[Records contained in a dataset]
────────────────────────────────────────

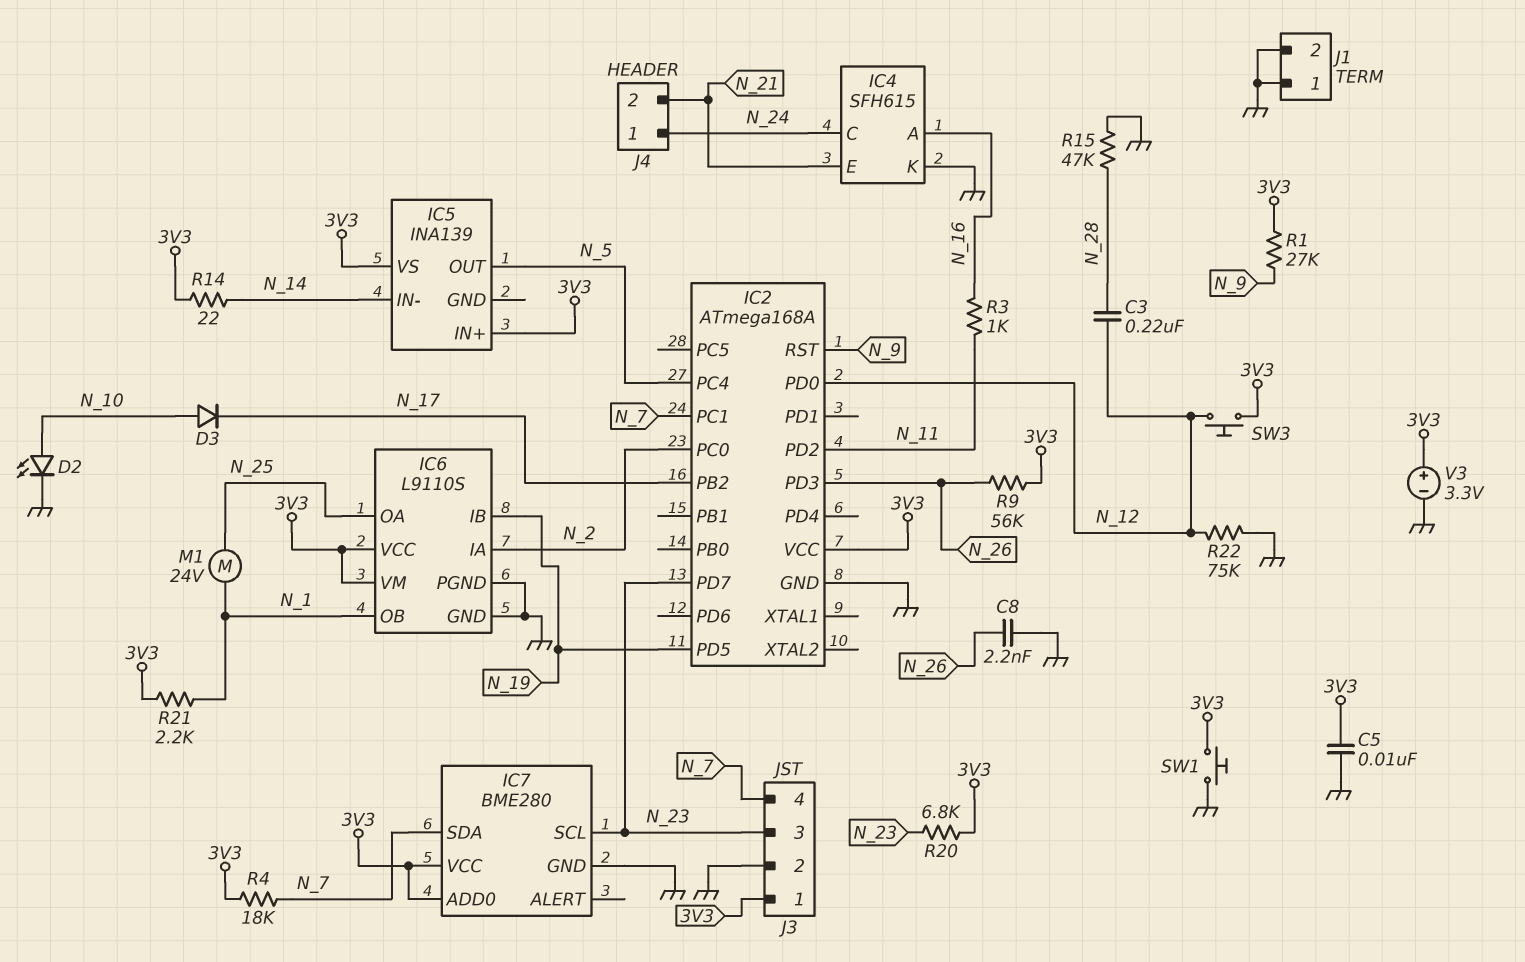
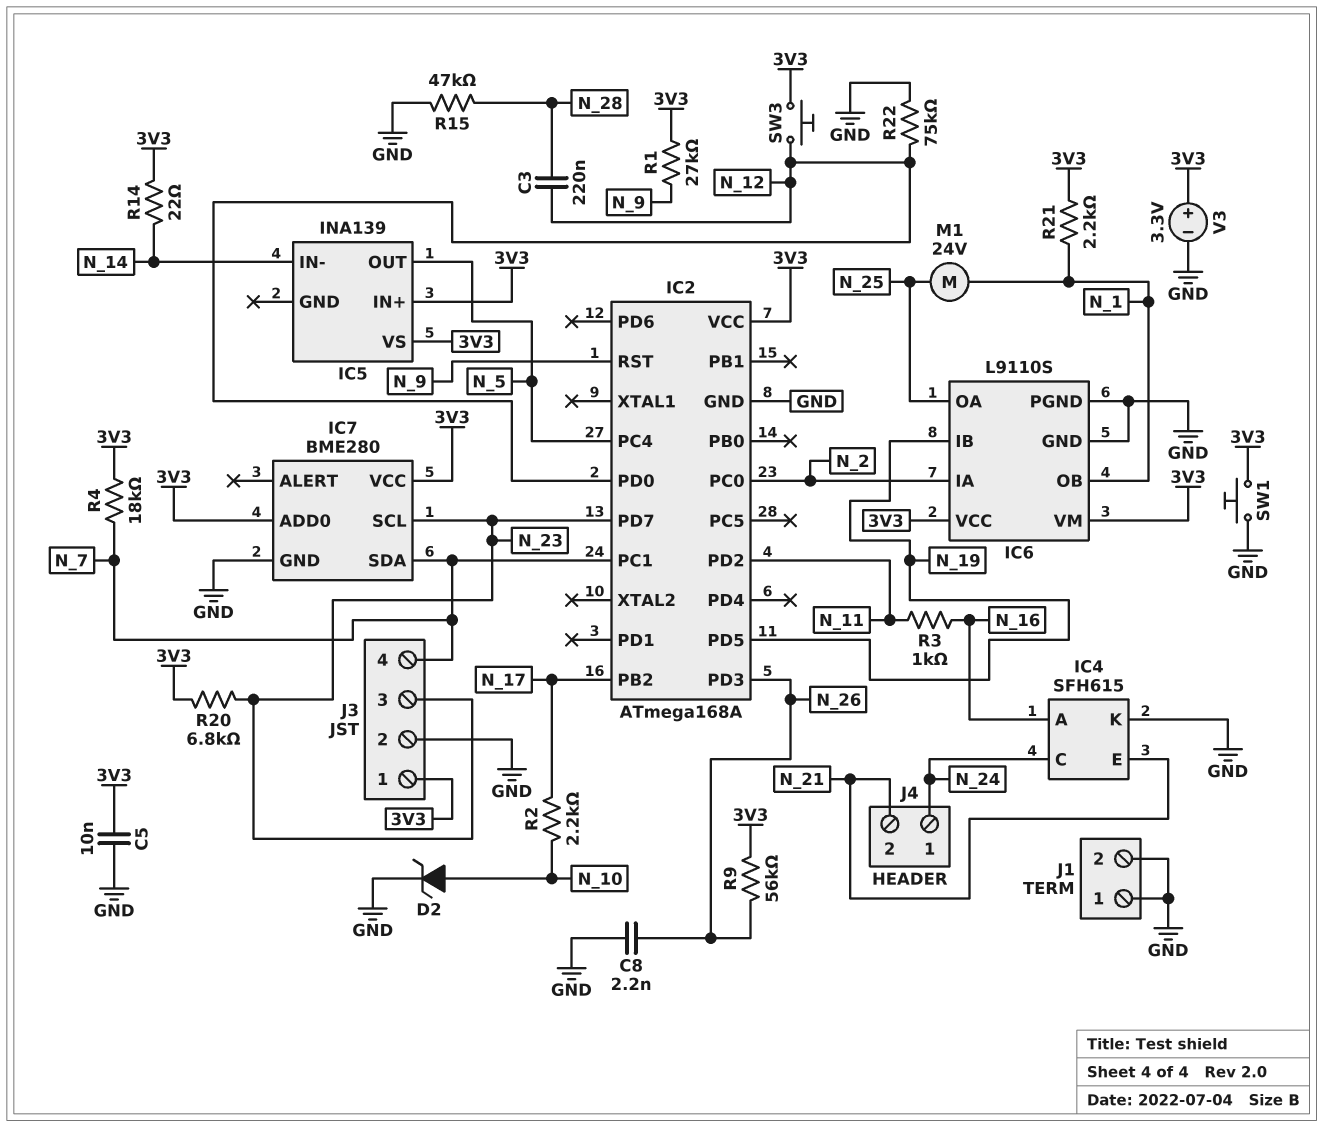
D2: LED (A N_10, K GND) -> zener (A N_10, K GND)
D3: diode (A N_10, K N_17) -> none
R2: none -> 2.2k (N_10, N_17)

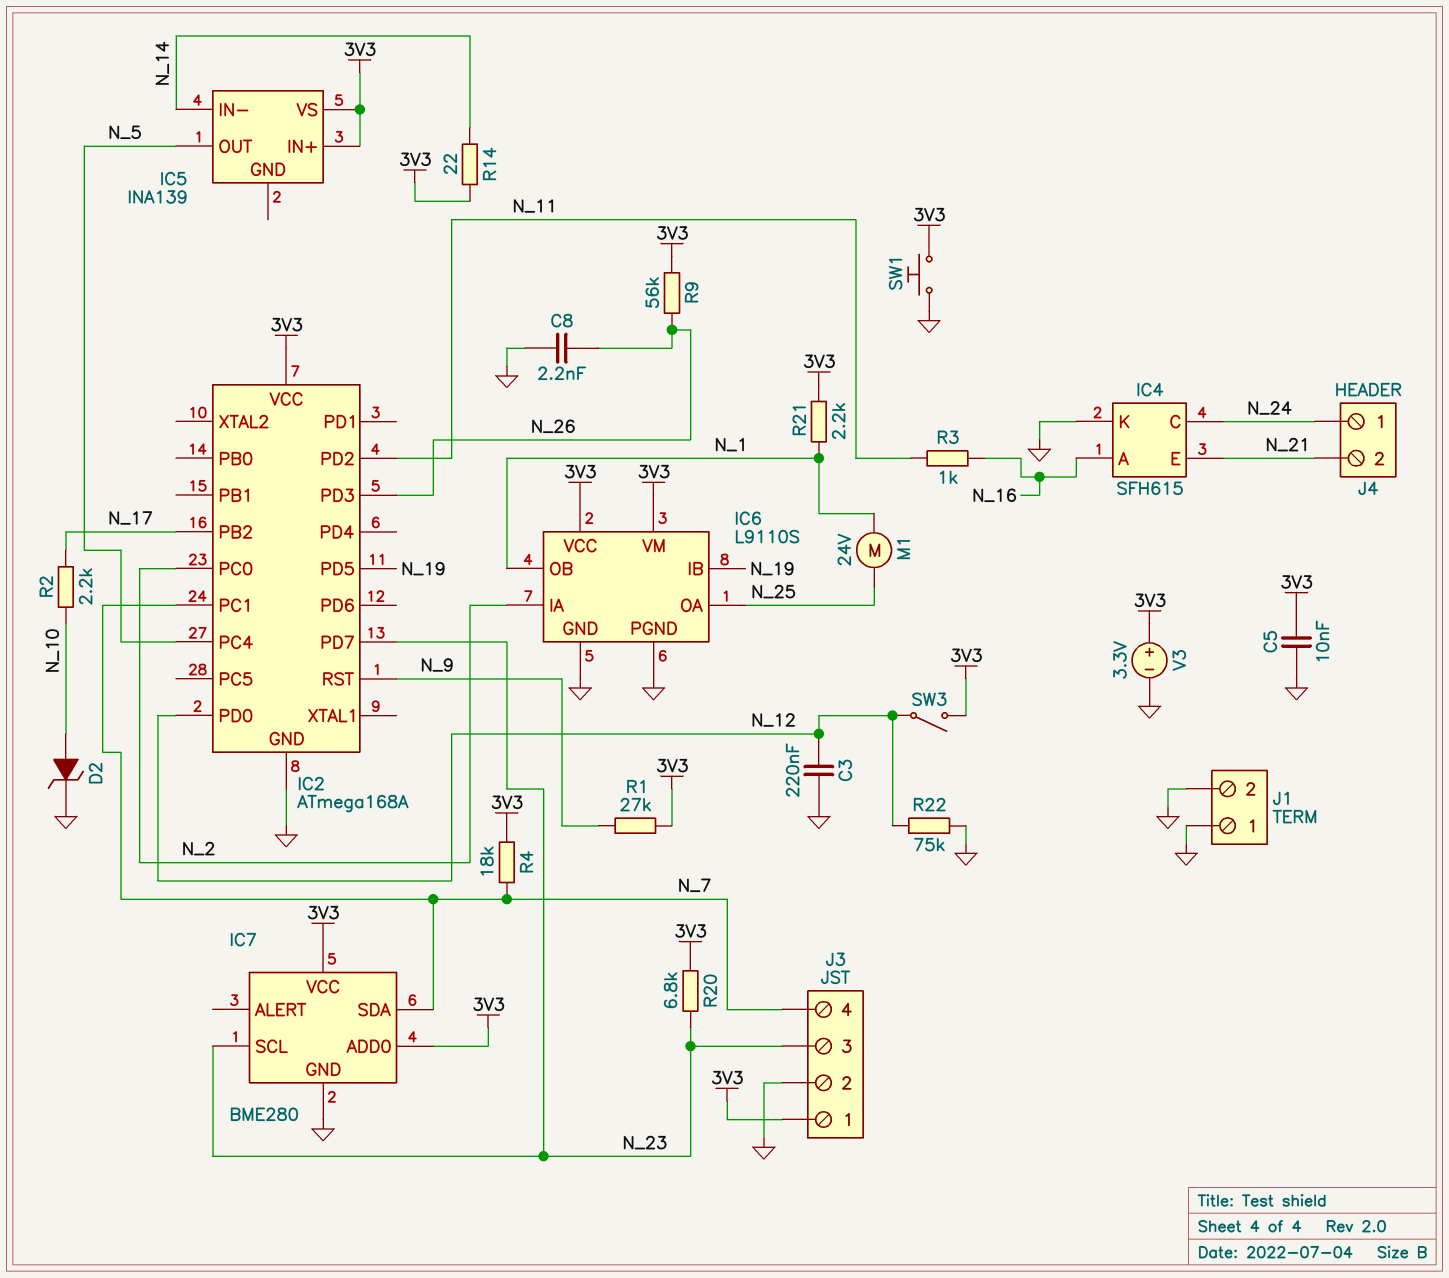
C3: 220nF (N_12, N_28) -> 220nF (GND, N_12)
R15: 47k (GND, N_28) -> none
SW3: button (3V3, N_12) -> switch (3V3, N_12)

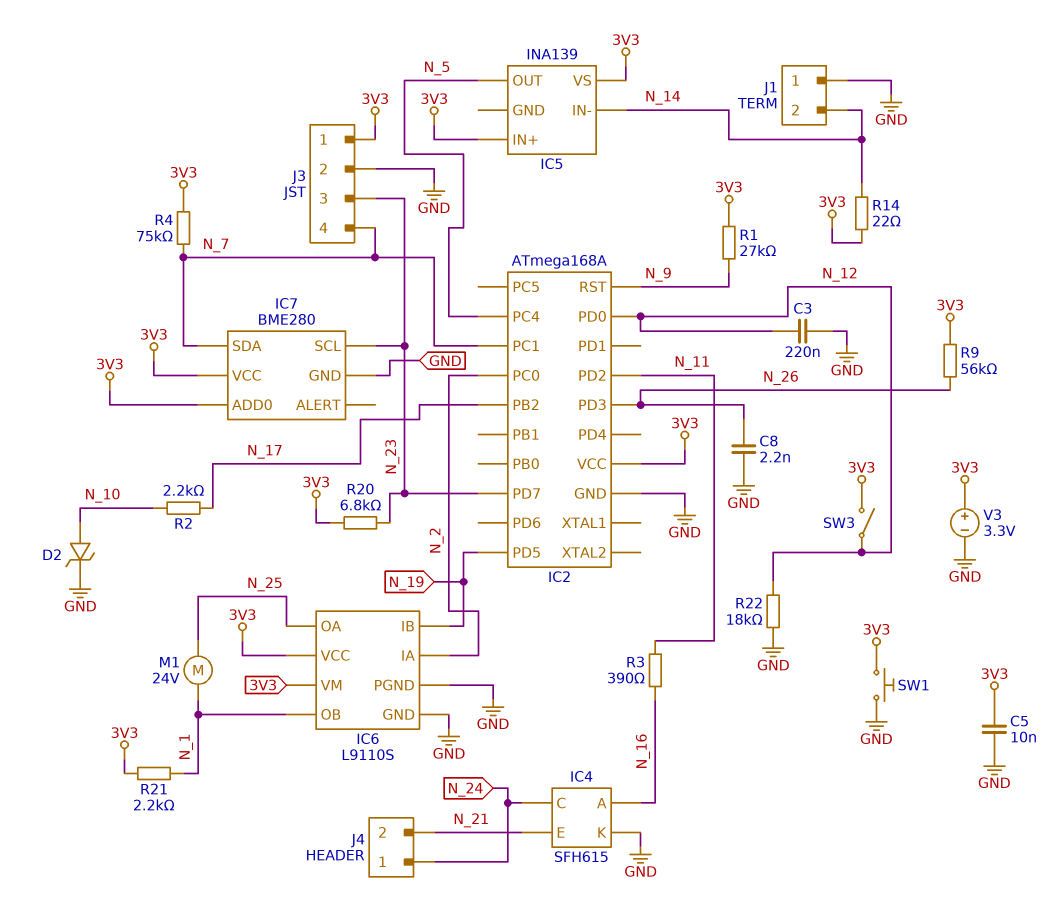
J1 pin 2: GND -> N_14
R3: 1k (N_11, N_16) -> 390 (N_11, N_16)
R4: 18k (3V3, N_7) -> 75k (3V3, N_7)
R22: 75k (GND, N_12) -> 18k (GND, N_12)

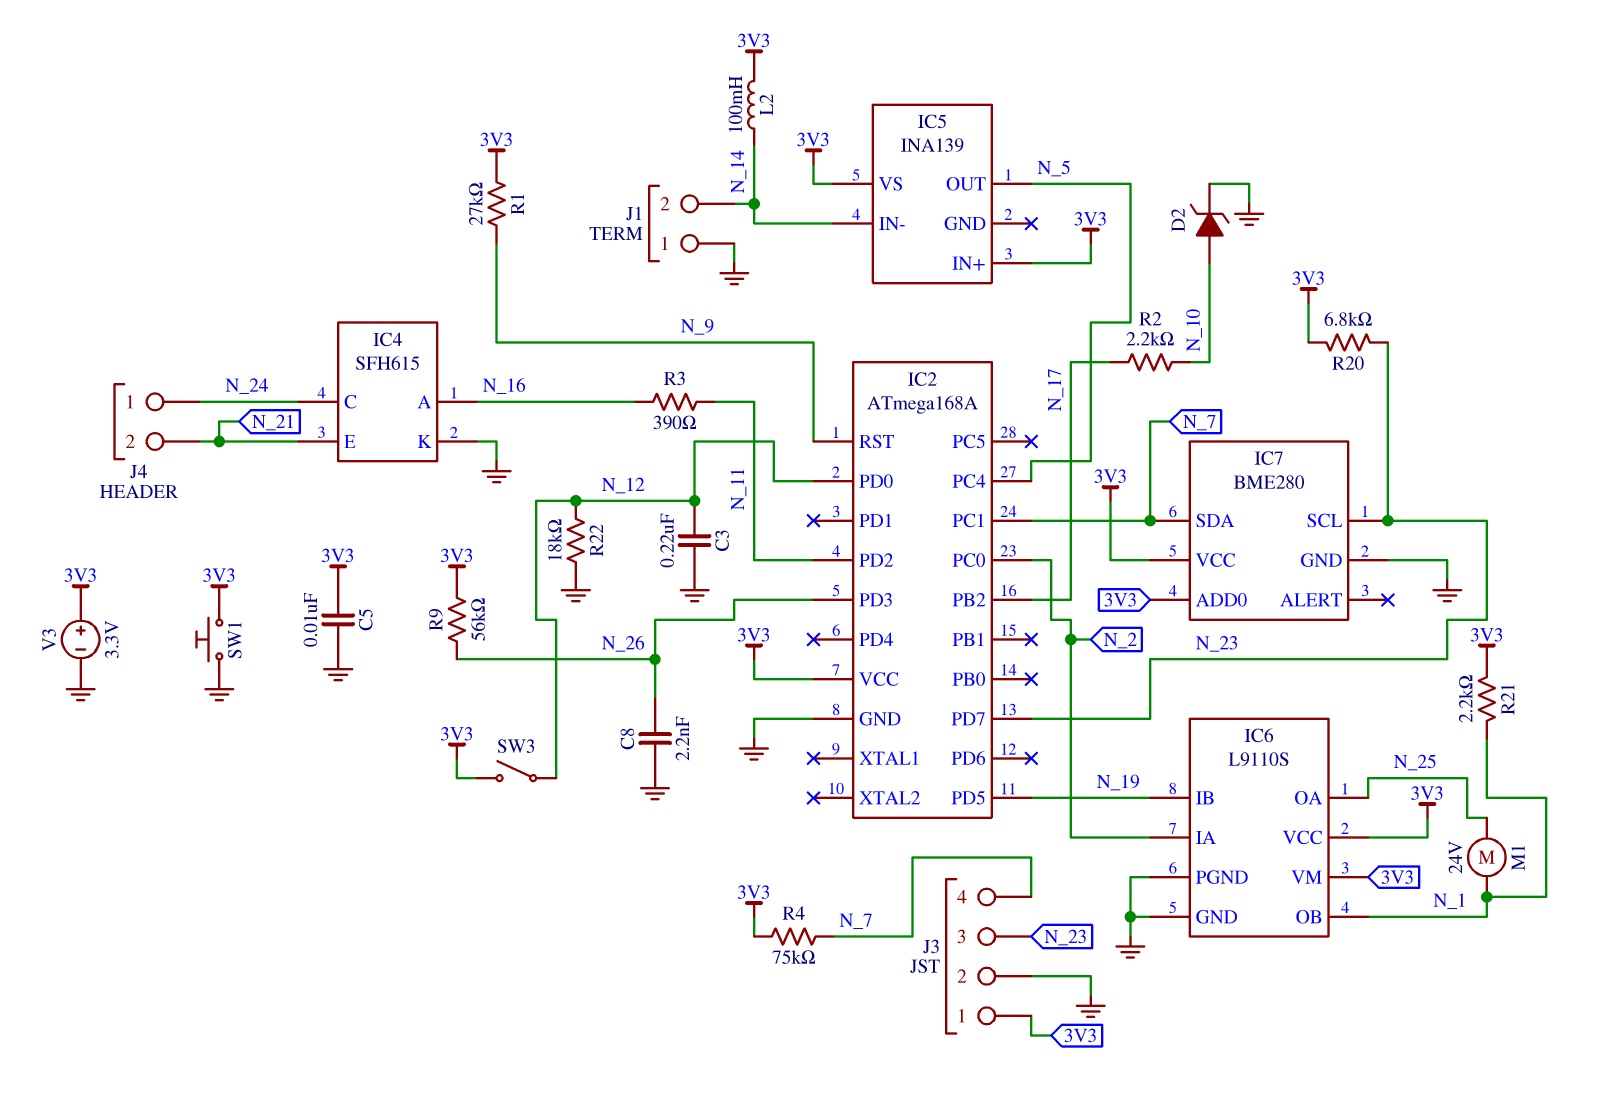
L2: none -> 100mH (3V3, N_14)
R14: 22 (3V3, N_14) -> none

────────────────────────────────────────

**Exercise directions**
Retype each line above precisely, please. Skip anything that is a picture.

**Result of this task**
D2: LED (A N_10, K GND) -> zener (A N_10, K GND)
D3: diode (A N_10, K N_17) -> none
R2: none -> 2.2k (N_10, N_17)

C3: 220nF (N_12, N_28) -> 220nF (GND, N_12)
R15: 47k (GND, N_28) -> none
SW3: button (3V3, N_12) -> switch (3V3, N_12)

J1 pin 2: GND -> N_14
R3: 1k (N_11, N_16) -> 390 (N_11, N_16)
R4: 18k (3V3, N_7) -> 75k (3V3, N_7)
R22: 75k (GND, N_12) -> 18k (GND, N_12)

L2: none -> 100mH (3V3, N_14)
R14: 22 (3V3, N_14) -> none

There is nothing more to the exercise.